#### Available data
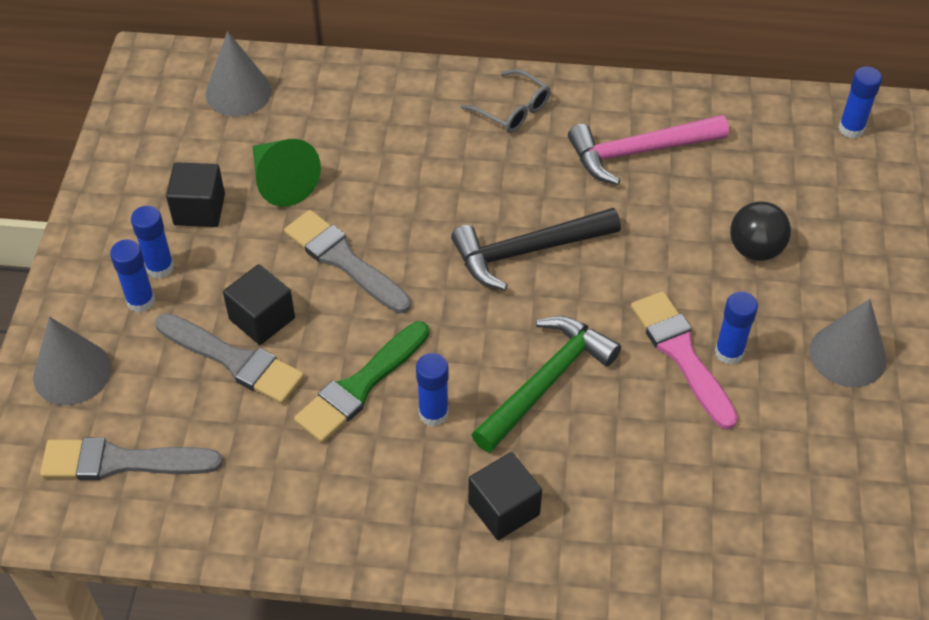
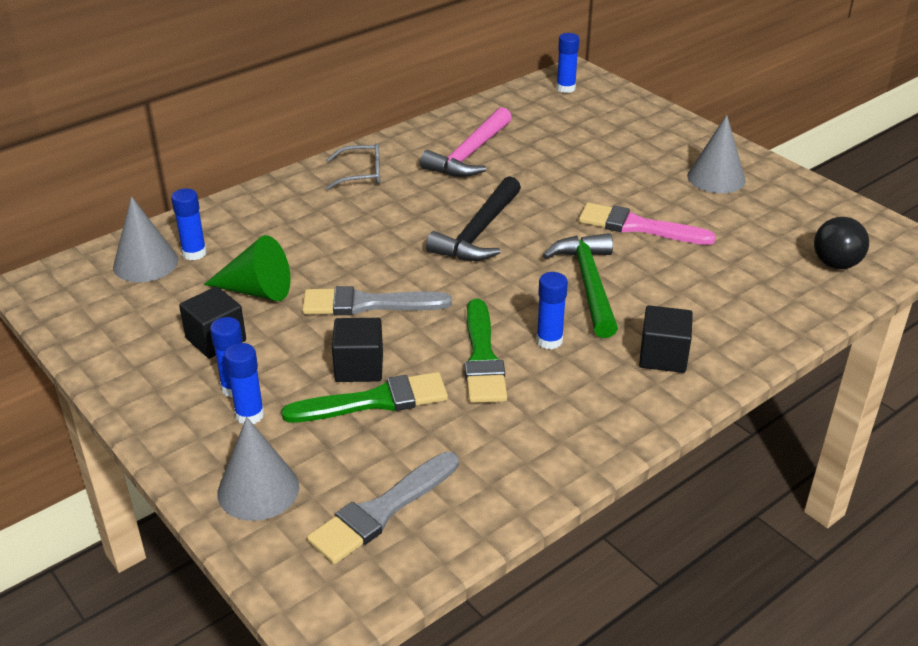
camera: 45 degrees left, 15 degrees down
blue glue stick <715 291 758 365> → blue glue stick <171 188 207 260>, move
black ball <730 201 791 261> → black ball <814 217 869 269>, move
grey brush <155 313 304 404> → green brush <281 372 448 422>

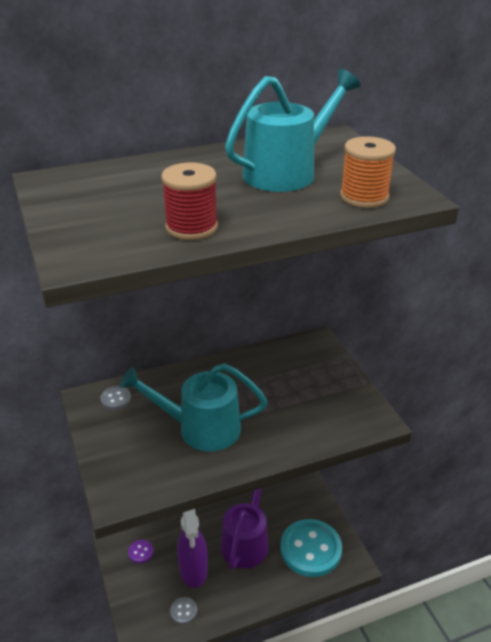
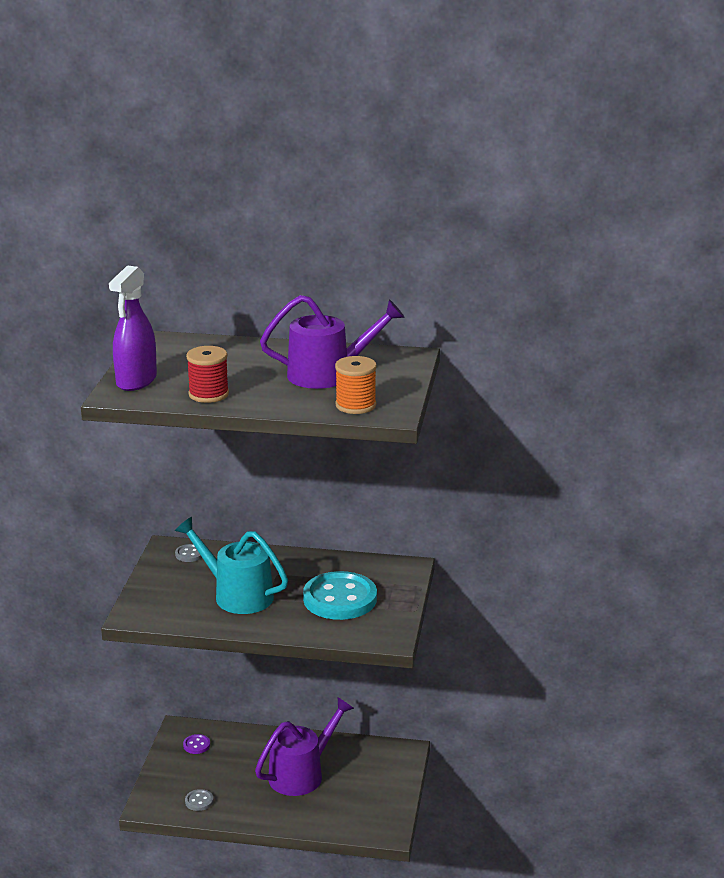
camera: 30 degrees right, 10 degrees down
purple spray bottle <177 509 208 588> → purple spray bottle <109 265 157 391>, move
turquoise button <280 519 342 577> → turquoise button <303 571 377 620>, move
turquoise watering can <225 69 361 192> → purple watering can <260 295 405 389>

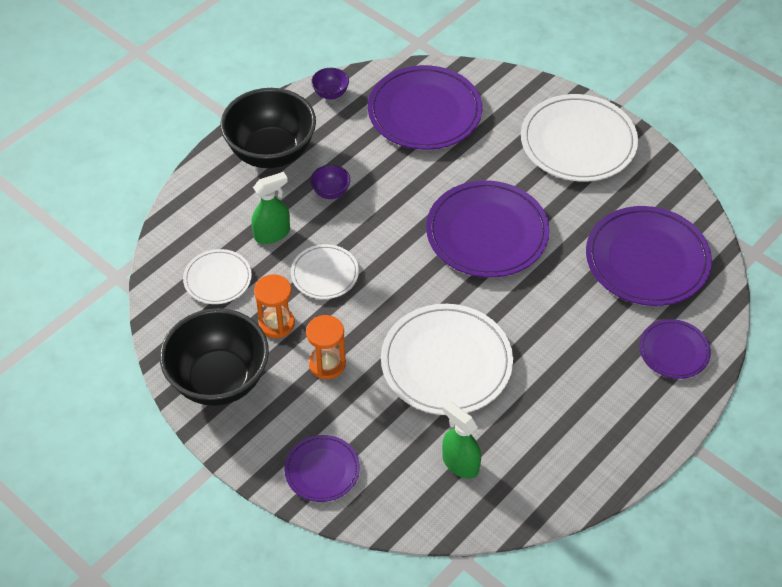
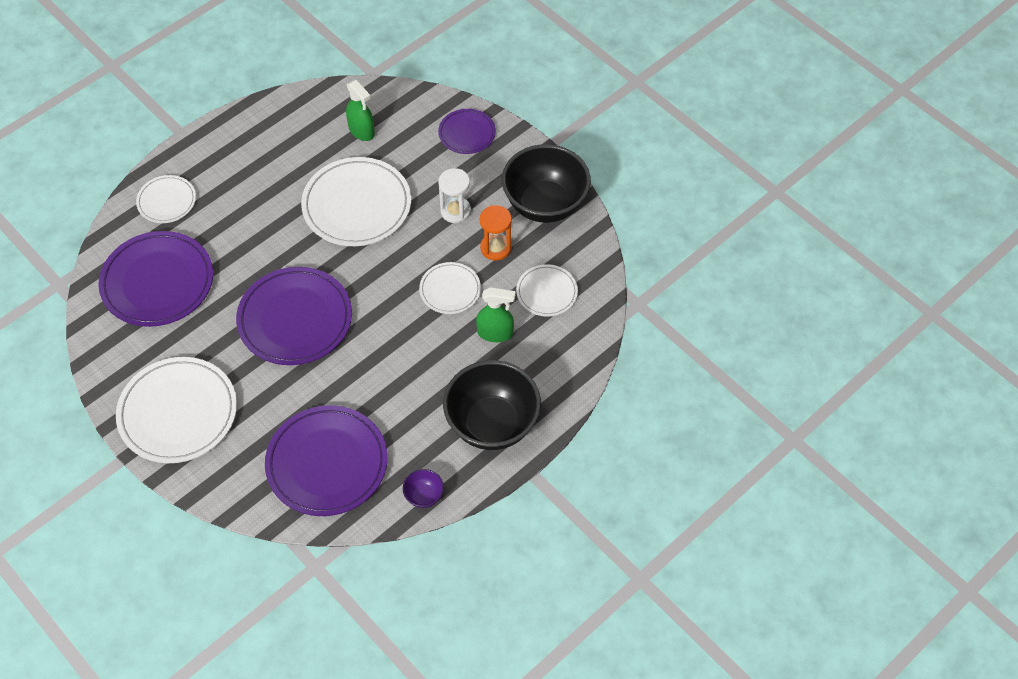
camera: 175 degrees left, 5 degrees up
purple bowl <310 165 350 199> → -
orange hourglass <306 315 346 379> → white hourglass <438 168 471 223>
purple plate <639 319 711 379> → white plate <136 175 196 223>
green spray bottle <251 172 290 244> → green spray bottle <476 287 516 342>, 150 degrees counterclockwise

#### Exercise goal
Here the lines from the one containing "turquoise watering can" through the end of the material are to be copied exactly, with the pictures omitted.

#### Your response
turquoise watering can <225 69 361 192> → purple watering can <260 295 405 389>

camera: 175 degrees left, 5 degrees up
purple bowl <310 165 350 199> → -
orange hourglass <306 315 346 379> → white hourglass <438 168 471 223>
purple plate <639 319 711 379> → white plate <136 175 196 223>
green spray bottle <251 172 290 244> → green spray bottle <476 287 516 342>, 150 degrees counterclockwise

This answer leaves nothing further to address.